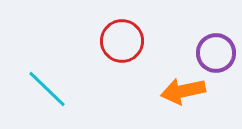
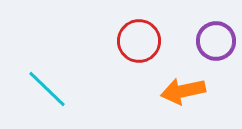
red circle: moved 17 px right
purple circle: moved 12 px up
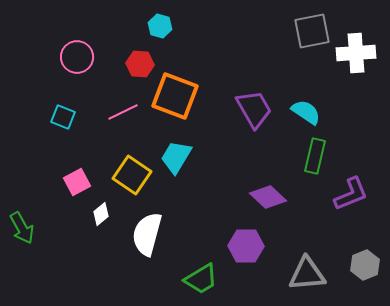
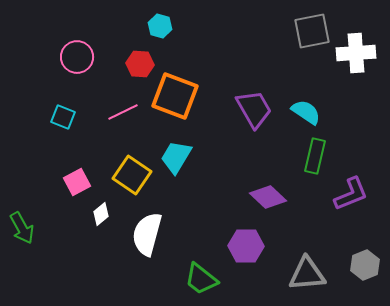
green trapezoid: rotated 69 degrees clockwise
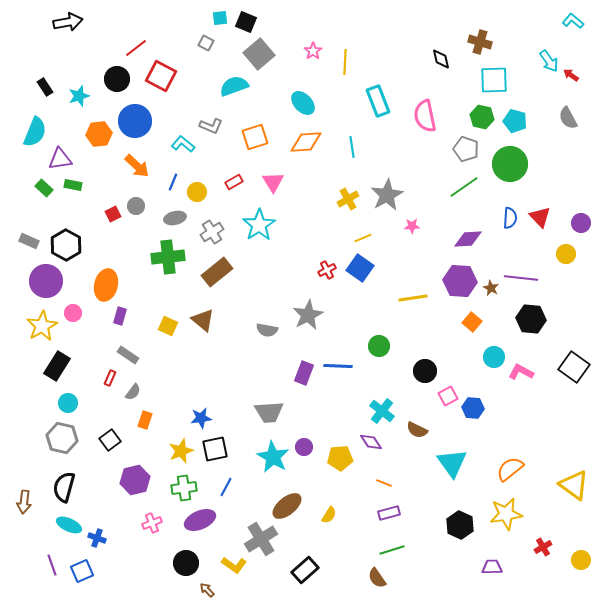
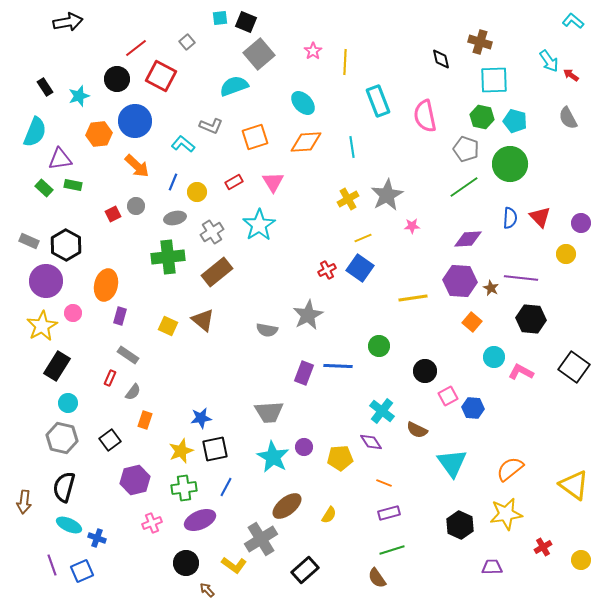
gray square at (206, 43): moved 19 px left, 1 px up; rotated 21 degrees clockwise
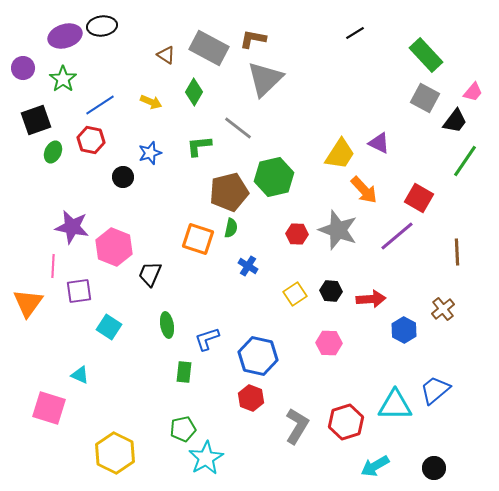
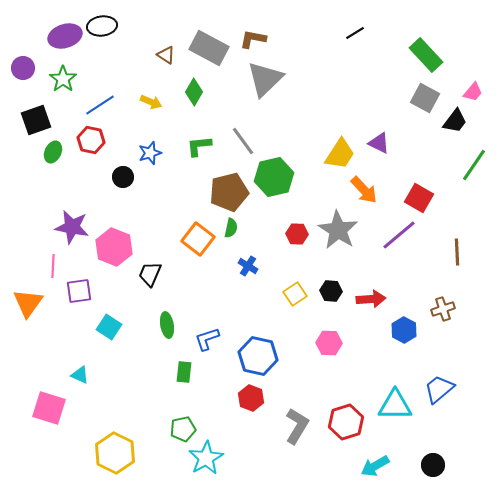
gray line at (238, 128): moved 5 px right, 13 px down; rotated 16 degrees clockwise
green line at (465, 161): moved 9 px right, 4 px down
gray star at (338, 230): rotated 12 degrees clockwise
purple line at (397, 236): moved 2 px right, 1 px up
orange square at (198, 239): rotated 20 degrees clockwise
brown cross at (443, 309): rotated 20 degrees clockwise
blue trapezoid at (435, 390): moved 4 px right, 1 px up
black circle at (434, 468): moved 1 px left, 3 px up
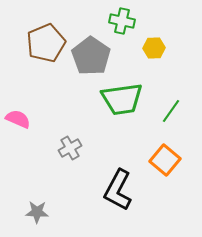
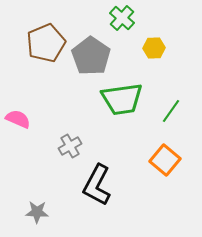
green cross: moved 3 px up; rotated 30 degrees clockwise
gray cross: moved 2 px up
black L-shape: moved 21 px left, 5 px up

◆ PROBLEM REQUIREMENTS:
Copy out every line above without change, dropping the pictures.

◆ TASK RESPONSE:
red circle: moved 17 px right
purple circle: moved 12 px up
green trapezoid: rotated 69 degrees clockwise
gray square at (206, 43): moved 19 px left, 1 px up; rotated 21 degrees clockwise
gray line at (238, 128): moved 5 px right, 13 px down; rotated 16 degrees clockwise
green line at (465, 161): moved 9 px right, 4 px down
gray star at (338, 230): rotated 12 degrees clockwise
purple line at (397, 236): moved 2 px right, 1 px up
orange square at (198, 239): rotated 20 degrees clockwise
brown cross at (443, 309): rotated 20 degrees clockwise
blue trapezoid at (435, 390): moved 4 px right, 1 px up
black circle at (434, 468): moved 1 px left, 3 px up
green cross: moved 3 px up; rotated 30 degrees clockwise
gray cross: moved 2 px up
black L-shape: moved 21 px left, 5 px up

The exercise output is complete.